What the task requires |
Every entry below should be repeated exactly; the pictures should not.

##### Input for this task #####

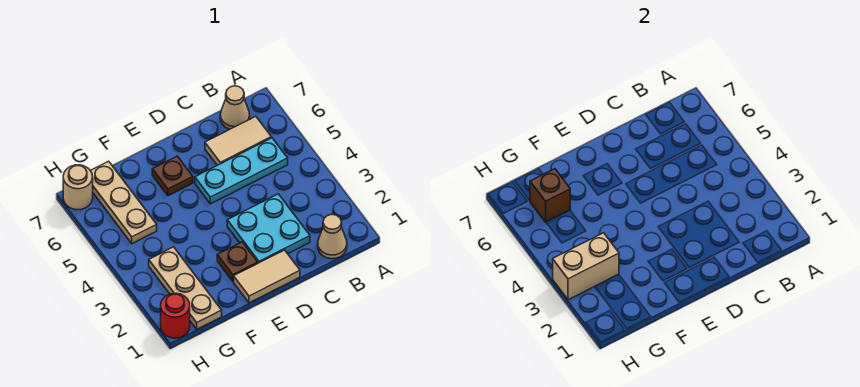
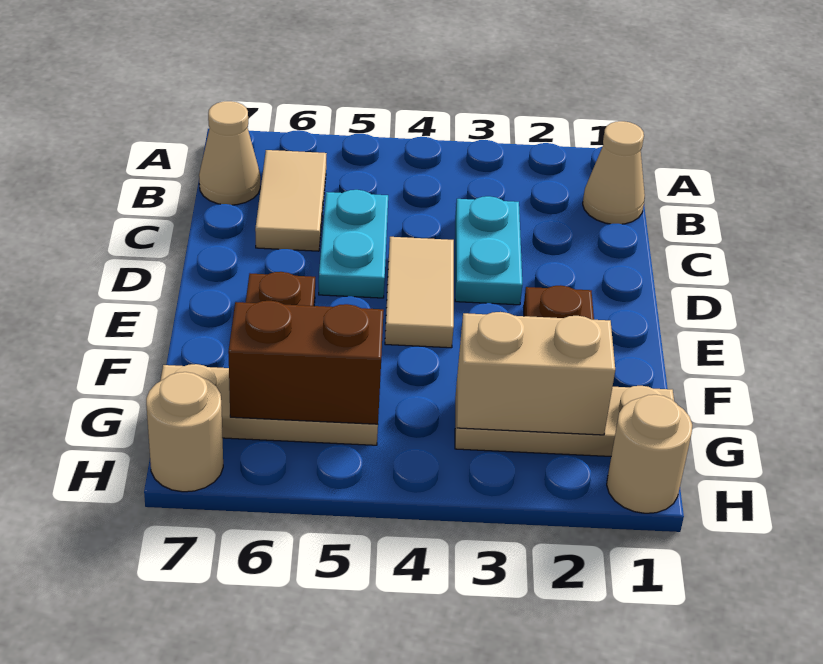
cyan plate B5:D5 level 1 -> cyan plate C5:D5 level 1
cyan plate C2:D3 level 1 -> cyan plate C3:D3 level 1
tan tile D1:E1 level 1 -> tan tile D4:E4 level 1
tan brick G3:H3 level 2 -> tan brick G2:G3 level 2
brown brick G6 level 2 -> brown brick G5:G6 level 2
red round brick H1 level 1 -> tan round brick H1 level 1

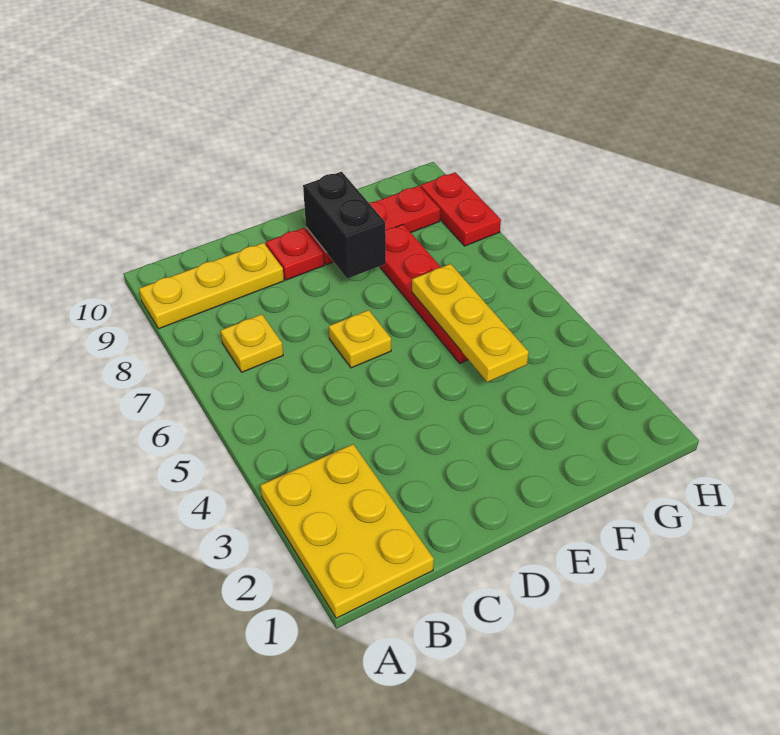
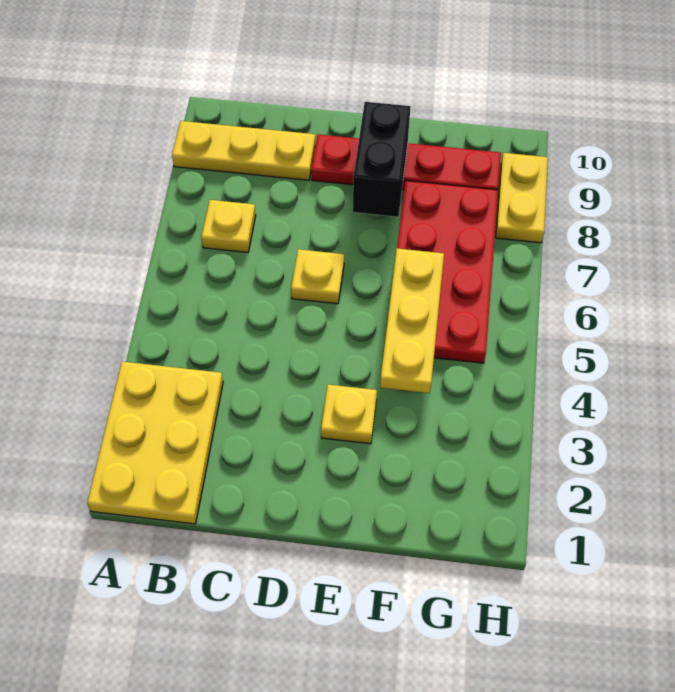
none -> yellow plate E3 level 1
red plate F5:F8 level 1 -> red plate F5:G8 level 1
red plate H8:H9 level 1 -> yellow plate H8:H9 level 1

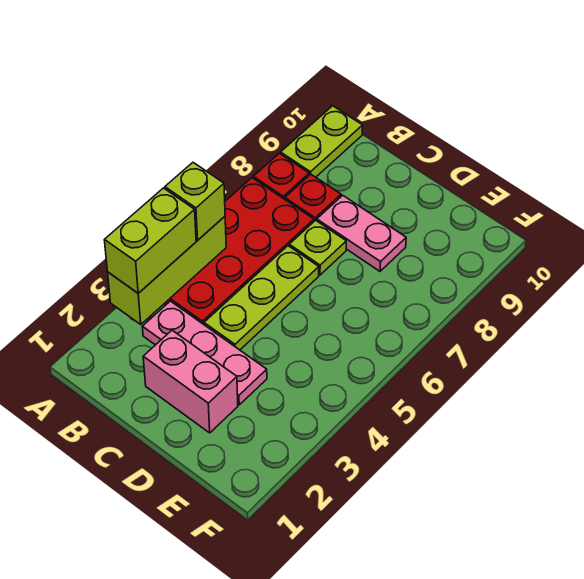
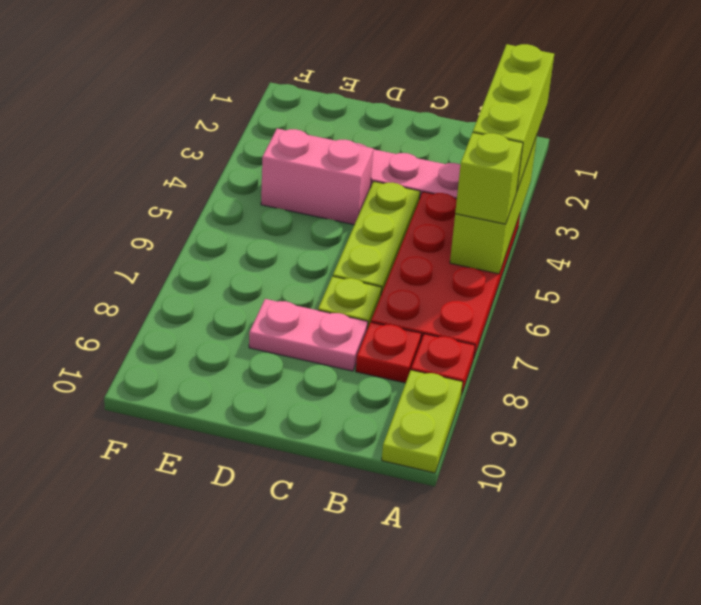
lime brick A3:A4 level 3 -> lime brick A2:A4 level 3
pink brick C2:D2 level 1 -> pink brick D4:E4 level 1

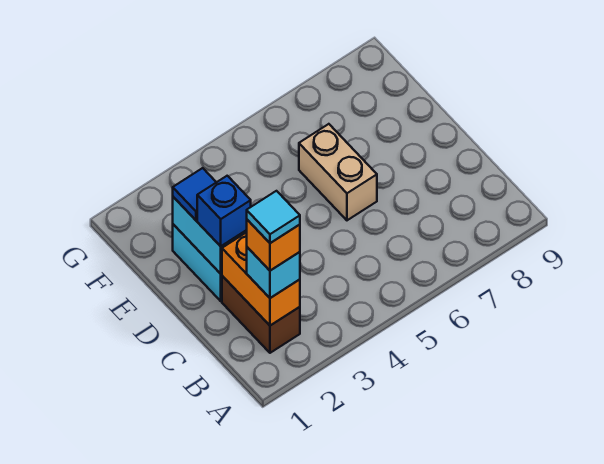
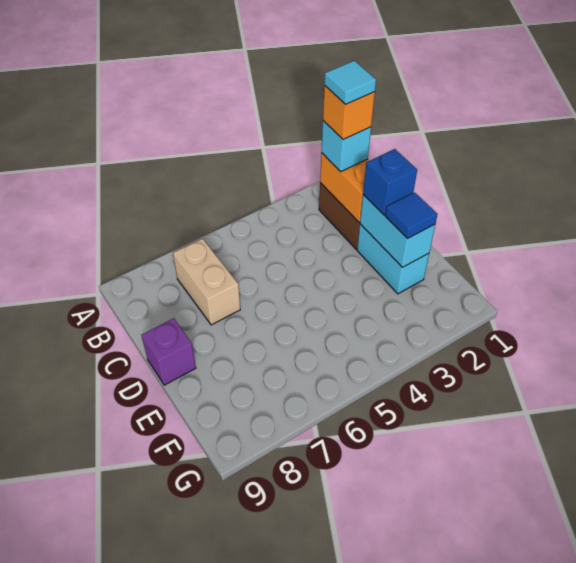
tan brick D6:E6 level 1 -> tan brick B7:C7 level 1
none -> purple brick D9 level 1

#####

Written reply |
cyan plate B5:D5 level 1 -> cyan plate C5:D5 level 1
cyan plate C2:D3 level 1 -> cyan plate C3:D3 level 1
tan tile D1:E1 level 1 -> tan tile D4:E4 level 1
tan brick G3:H3 level 2 -> tan brick G2:G3 level 2
brown brick G6 level 2 -> brown brick G5:G6 level 2
red round brick H1 level 1 -> tan round brick H1 level 1

none -> yellow plate E3 level 1
red plate F5:F8 level 1 -> red plate F5:G8 level 1
red plate H8:H9 level 1 -> yellow plate H8:H9 level 1

lime brick A3:A4 level 3 -> lime brick A2:A4 level 3
pink brick C2:D2 level 1 -> pink brick D4:E4 level 1

tan brick D6:E6 level 1 -> tan brick B7:C7 level 1
none -> purple brick D9 level 1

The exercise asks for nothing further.